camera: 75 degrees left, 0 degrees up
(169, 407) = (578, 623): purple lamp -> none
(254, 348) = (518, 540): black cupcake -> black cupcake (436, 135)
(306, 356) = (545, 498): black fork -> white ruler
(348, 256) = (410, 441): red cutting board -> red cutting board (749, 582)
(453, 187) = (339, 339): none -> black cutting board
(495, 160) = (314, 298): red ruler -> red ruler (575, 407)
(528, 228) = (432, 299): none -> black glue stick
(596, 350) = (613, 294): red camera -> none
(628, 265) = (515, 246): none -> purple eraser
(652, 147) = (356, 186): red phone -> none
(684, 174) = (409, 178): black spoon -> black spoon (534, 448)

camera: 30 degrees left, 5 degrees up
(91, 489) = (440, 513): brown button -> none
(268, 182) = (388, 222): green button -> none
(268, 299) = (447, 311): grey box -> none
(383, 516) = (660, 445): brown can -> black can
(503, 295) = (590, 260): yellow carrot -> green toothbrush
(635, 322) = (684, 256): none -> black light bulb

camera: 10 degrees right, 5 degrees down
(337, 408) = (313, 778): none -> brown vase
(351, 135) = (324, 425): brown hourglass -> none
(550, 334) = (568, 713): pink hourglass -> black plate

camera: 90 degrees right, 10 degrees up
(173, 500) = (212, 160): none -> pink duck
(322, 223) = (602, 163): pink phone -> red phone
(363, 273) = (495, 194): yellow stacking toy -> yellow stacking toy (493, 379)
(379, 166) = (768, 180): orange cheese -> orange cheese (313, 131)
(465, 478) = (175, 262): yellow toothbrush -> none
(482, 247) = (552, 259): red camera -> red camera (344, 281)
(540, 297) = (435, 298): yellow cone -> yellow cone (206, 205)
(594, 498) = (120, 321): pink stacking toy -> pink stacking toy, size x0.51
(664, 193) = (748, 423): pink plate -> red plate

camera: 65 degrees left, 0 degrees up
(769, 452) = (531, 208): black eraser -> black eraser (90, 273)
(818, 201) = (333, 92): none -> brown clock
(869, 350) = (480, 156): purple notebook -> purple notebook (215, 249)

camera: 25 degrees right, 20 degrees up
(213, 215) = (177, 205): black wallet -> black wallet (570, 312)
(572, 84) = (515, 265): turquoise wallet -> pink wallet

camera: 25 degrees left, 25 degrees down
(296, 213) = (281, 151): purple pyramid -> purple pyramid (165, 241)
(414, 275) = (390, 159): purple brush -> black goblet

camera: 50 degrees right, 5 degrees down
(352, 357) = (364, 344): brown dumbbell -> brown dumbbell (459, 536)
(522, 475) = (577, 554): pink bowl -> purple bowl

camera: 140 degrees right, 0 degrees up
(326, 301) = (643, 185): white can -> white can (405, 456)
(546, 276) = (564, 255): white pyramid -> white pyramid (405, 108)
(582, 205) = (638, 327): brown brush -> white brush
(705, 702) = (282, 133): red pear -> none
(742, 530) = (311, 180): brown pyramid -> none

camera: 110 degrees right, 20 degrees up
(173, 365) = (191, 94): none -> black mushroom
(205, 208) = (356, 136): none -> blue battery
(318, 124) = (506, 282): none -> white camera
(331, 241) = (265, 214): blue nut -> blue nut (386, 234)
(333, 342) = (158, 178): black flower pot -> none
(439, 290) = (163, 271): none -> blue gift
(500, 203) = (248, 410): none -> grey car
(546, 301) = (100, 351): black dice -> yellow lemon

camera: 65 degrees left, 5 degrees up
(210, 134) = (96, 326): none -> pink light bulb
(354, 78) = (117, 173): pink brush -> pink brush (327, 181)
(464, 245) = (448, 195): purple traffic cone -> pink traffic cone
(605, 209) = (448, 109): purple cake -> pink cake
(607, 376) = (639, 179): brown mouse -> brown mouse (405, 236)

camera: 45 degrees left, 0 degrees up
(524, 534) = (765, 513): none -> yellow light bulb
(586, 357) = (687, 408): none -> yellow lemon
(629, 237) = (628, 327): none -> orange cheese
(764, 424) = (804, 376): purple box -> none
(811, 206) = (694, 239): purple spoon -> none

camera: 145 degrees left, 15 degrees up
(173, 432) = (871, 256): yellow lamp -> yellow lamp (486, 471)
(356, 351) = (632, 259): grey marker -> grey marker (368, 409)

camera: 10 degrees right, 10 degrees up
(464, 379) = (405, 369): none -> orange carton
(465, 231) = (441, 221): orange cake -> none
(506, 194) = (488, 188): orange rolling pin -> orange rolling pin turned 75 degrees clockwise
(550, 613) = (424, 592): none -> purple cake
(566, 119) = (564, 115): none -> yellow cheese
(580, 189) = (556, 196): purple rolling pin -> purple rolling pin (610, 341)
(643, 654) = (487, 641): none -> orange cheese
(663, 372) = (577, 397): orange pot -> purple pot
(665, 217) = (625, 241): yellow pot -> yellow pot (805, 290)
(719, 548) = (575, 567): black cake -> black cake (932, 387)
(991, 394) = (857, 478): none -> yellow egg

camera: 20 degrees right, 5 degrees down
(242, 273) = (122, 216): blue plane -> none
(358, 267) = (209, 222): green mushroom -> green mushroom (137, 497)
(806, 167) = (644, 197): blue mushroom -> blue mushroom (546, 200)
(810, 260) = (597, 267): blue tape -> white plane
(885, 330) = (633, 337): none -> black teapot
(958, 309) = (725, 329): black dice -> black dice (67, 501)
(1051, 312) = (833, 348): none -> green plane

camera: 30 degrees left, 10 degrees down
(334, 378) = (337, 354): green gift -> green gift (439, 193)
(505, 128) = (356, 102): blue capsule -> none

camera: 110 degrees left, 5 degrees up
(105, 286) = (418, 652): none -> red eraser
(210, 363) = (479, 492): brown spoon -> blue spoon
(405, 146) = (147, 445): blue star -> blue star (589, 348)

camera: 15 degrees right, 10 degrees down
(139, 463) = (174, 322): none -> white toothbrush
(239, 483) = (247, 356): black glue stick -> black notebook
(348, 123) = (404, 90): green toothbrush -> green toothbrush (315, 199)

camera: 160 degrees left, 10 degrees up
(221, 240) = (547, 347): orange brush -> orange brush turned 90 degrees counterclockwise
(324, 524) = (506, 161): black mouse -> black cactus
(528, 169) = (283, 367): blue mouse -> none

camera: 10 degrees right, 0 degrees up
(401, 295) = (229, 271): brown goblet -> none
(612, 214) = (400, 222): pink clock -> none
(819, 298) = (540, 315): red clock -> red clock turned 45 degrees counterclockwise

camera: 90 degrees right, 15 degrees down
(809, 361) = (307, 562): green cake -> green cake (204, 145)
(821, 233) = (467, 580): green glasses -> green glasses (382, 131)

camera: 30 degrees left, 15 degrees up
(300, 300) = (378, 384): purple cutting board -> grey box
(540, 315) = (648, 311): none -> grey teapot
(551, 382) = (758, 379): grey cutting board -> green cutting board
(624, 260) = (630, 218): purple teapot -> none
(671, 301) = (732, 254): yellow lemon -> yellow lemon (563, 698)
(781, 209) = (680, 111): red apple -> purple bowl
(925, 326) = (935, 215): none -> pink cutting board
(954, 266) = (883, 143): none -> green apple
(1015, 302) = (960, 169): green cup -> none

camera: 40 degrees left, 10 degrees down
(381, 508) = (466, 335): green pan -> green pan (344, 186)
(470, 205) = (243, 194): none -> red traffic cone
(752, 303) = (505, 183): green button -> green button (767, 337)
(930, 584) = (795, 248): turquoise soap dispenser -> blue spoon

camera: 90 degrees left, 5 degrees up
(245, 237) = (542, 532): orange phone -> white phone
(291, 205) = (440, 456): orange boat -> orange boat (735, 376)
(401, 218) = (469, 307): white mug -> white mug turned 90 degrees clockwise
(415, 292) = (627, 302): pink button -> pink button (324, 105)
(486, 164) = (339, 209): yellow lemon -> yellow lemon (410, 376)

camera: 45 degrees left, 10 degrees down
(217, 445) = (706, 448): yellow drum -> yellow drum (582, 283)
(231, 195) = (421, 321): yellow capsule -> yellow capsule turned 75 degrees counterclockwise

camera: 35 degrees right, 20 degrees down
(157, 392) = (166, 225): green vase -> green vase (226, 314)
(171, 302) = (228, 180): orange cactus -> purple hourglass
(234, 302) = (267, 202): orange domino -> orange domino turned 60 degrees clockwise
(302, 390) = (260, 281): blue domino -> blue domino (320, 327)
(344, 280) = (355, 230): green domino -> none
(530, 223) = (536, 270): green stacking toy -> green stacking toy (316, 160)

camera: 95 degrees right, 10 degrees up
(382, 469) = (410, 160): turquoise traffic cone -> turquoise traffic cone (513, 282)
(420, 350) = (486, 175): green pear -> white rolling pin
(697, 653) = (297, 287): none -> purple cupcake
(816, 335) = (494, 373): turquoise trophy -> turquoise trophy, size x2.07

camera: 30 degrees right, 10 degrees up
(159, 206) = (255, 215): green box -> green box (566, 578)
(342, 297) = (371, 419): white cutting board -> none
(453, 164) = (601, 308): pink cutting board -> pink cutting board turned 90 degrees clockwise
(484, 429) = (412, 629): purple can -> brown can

=-=-=

Whenever a line above contains "mushroom", copy that line.

■ RESULT OF THE EXERCISE
(173, 365) = (191, 94): none -> black mushroom
(358, 267) = (209, 222): green mushroom -> green mushroom (137, 497)
(806, 167) = (644, 197): blue mushroom -> blue mushroom (546, 200)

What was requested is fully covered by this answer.